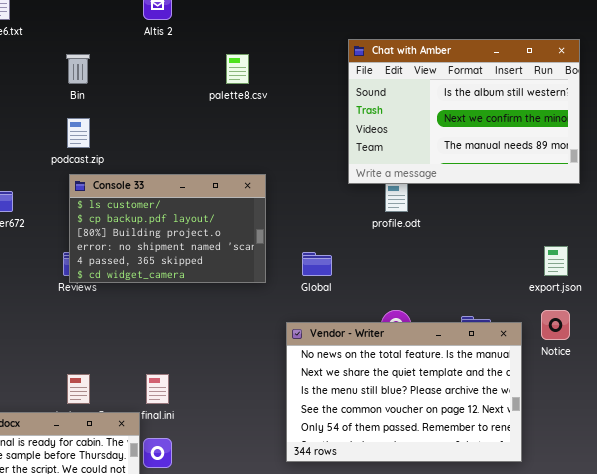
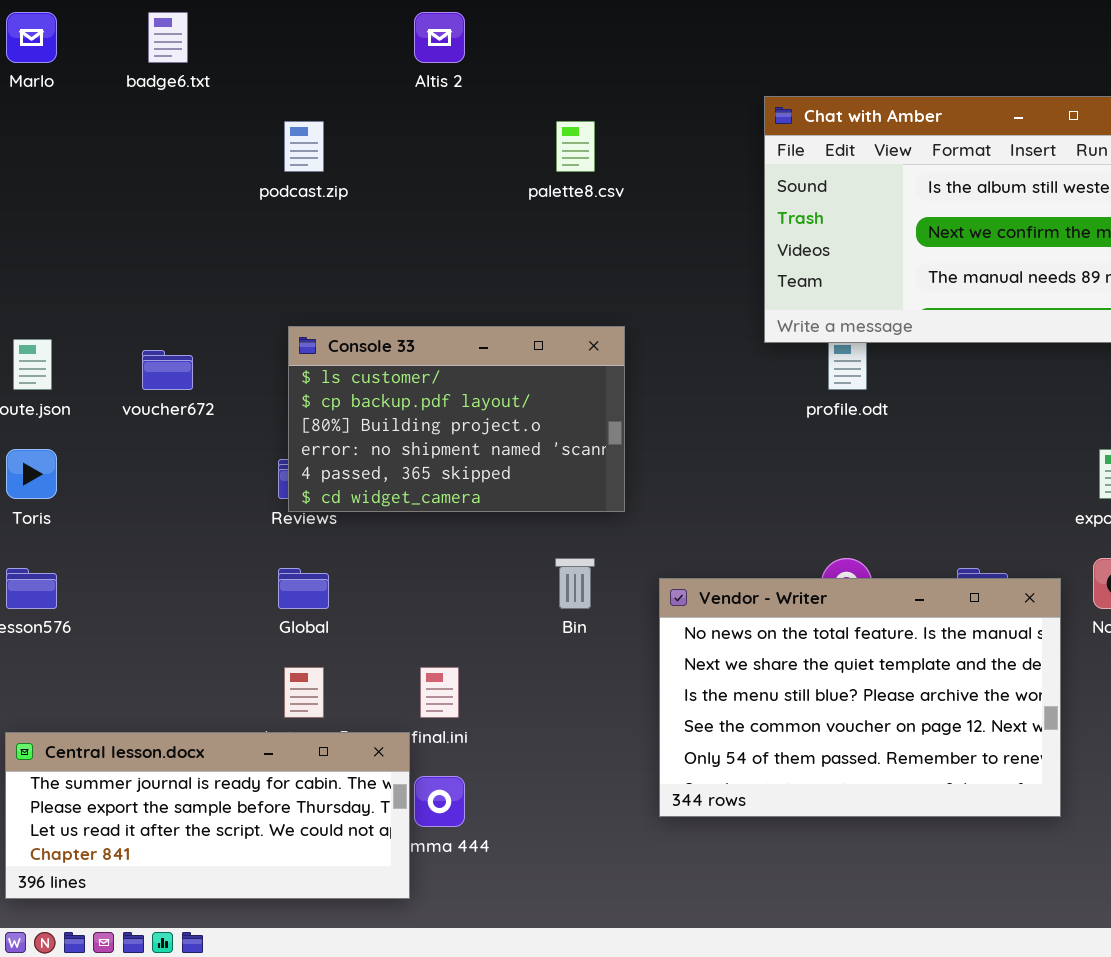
Bin: [66,54,90,84] -> [555,558,595,609], moved
podcast.zip: [67,118,90,148] -> [284,121,324,172], moved
Global: [302,252,332,276] -> [278,568,329,609], moved

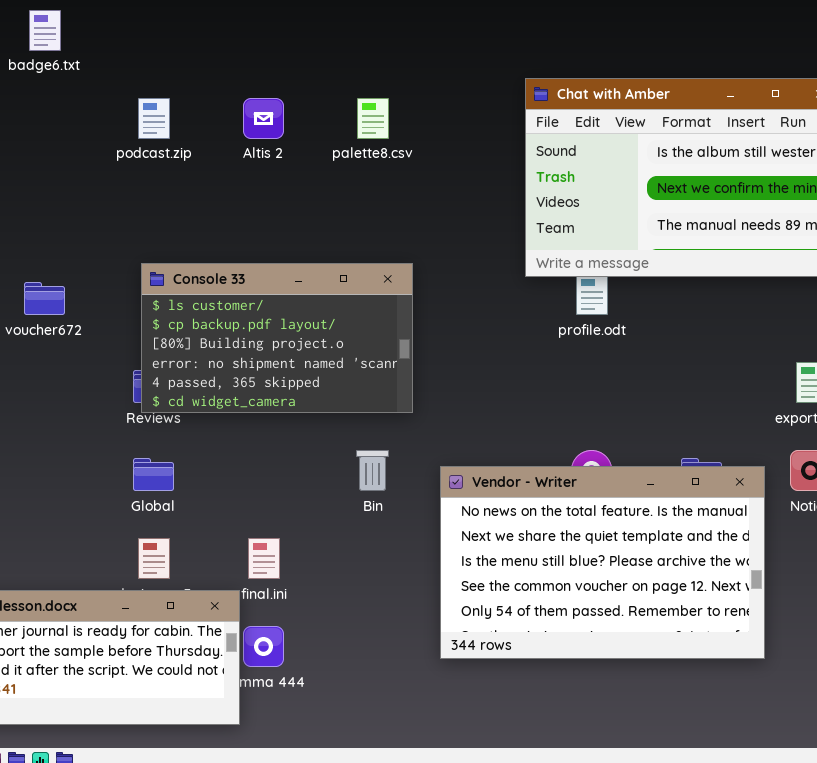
Altis 2: [414,12,465,63] -> [243,98,284,139], moved

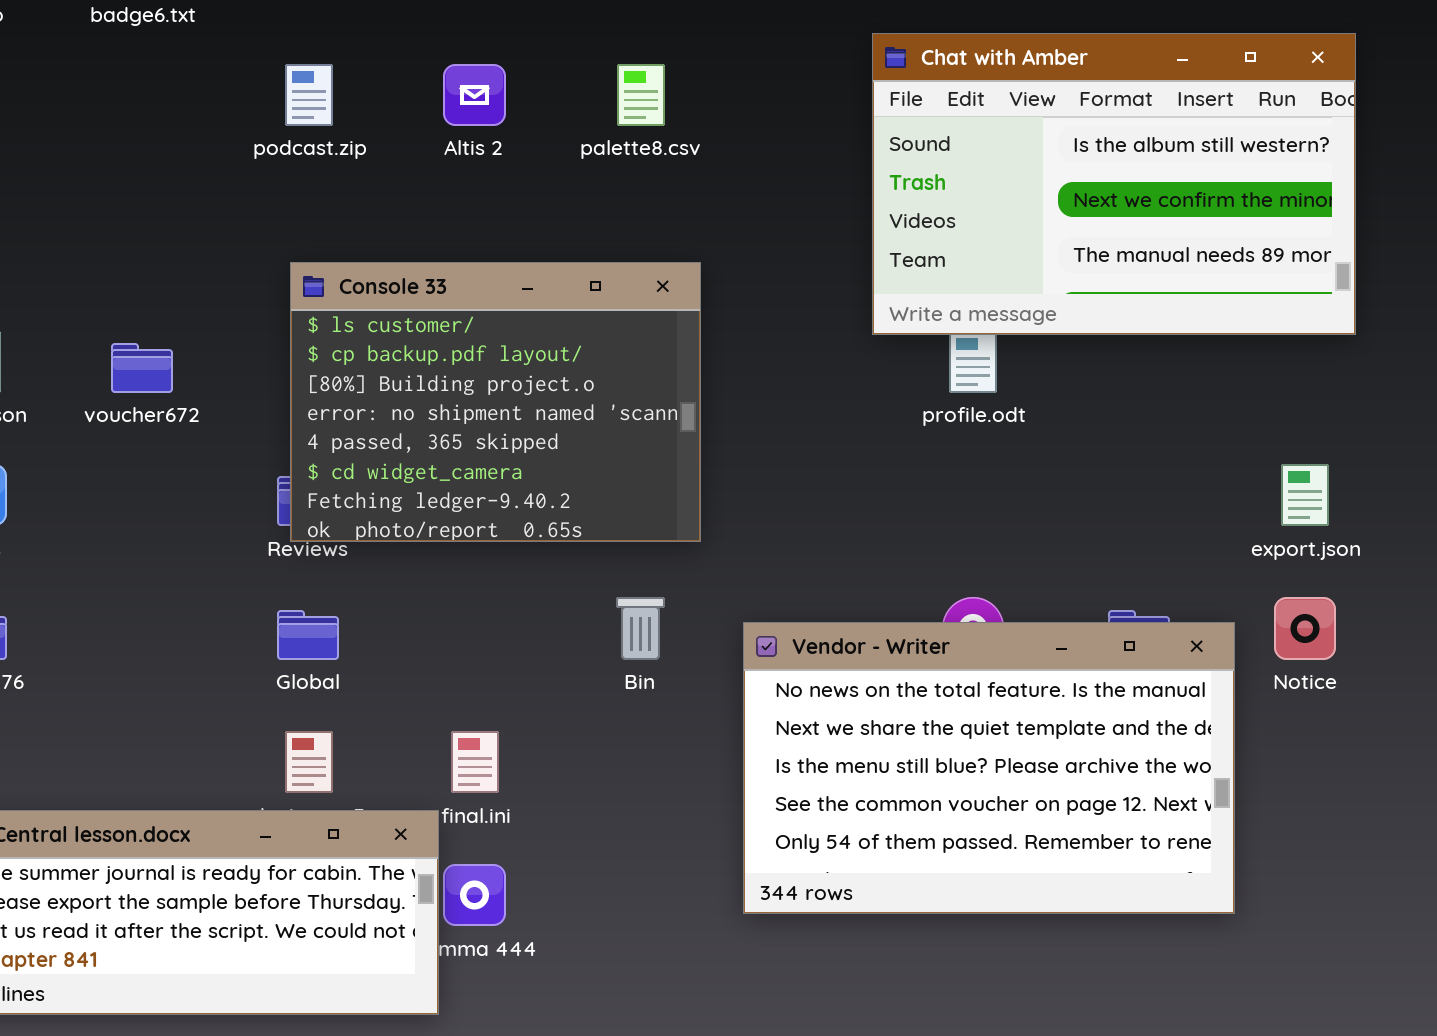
Console 33: [141,263,413,413] -> [290,262,701,542], resized

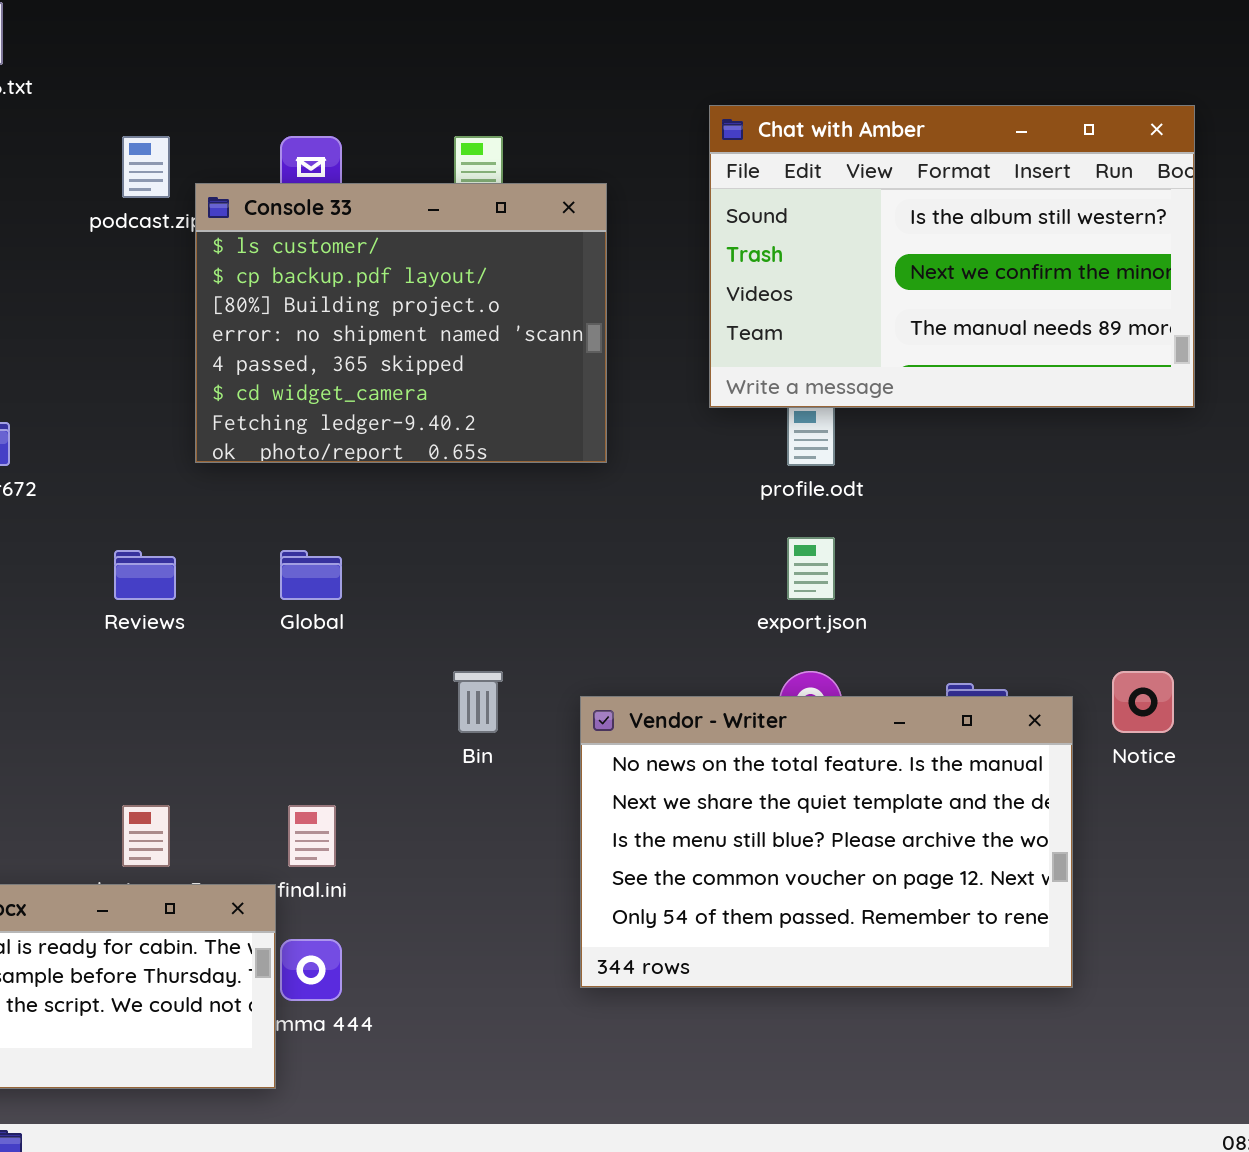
Console 33: [290,262,701,542] -> [195,183,607,463], moved
export.json: [1281,464,1329,526] -> [787,537,835,600], moved
Global: [277,610,339,660] -> [280,550,342,600], moved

ASSIGNMENT:
Every line above must appear in the answer unchanged, and no picture may appear in it.

OUTPUT FOR THIS TASK:
Bin: [66,54,90,84] -> [555,558,595,609], moved
podcast.zip: [67,118,90,148] -> [284,121,324,172], moved
Global: [302,252,332,276] -> [278,568,329,609], moved

Altis 2: [414,12,465,63] -> [243,98,284,139], moved

Console 33: [141,263,413,413] -> [290,262,701,542], resized

Console 33: [290,262,701,542] -> [195,183,607,463], moved
export.json: [1281,464,1329,526] -> [787,537,835,600], moved
Global: [277,610,339,660] -> [280,550,342,600], moved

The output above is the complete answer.